• _EXERCISE MATERIAL_
_ _ _ _ _
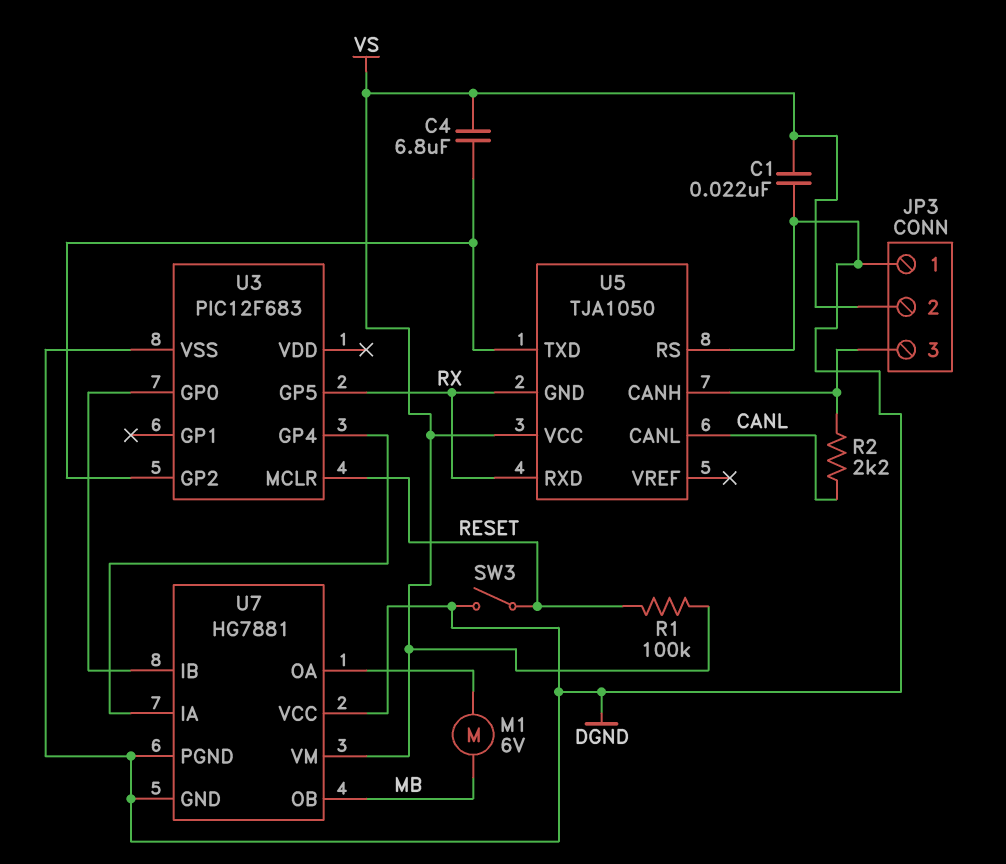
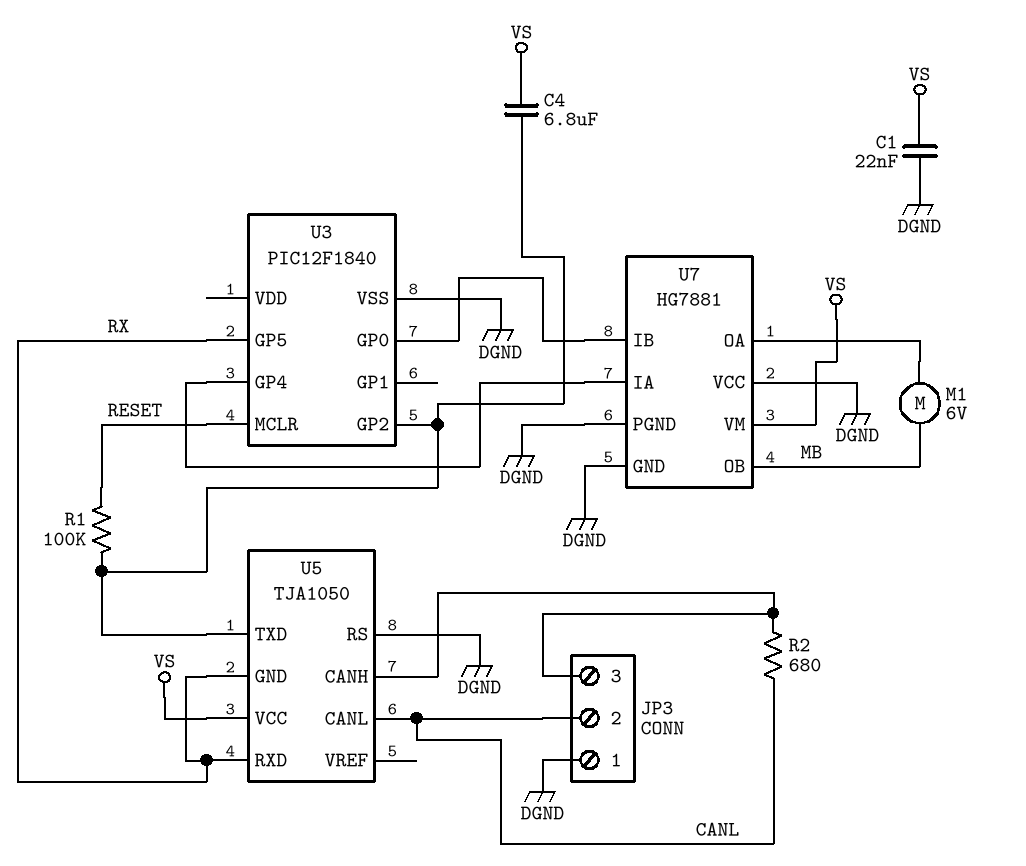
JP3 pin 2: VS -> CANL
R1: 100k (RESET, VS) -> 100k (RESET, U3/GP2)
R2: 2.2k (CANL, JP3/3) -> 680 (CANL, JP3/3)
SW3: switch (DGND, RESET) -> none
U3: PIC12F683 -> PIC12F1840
_ _ _ _ _
The answer should consist of the lines from the one with "R1: 100k (RESET, VS) -> 100k (RESET, U3/GP2)" through the last line of the entries, duplicated exactly and nothing more.

R1: 100k (RESET, VS) -> 100k (RESET, U3/GP2)
R2: 2.2k (CANL, JP3/3) -> 680 (CANL, JP3/3)
SW3: switch (DGND, RESET) -> none
U3: PIC12F683 -> PIC12F1840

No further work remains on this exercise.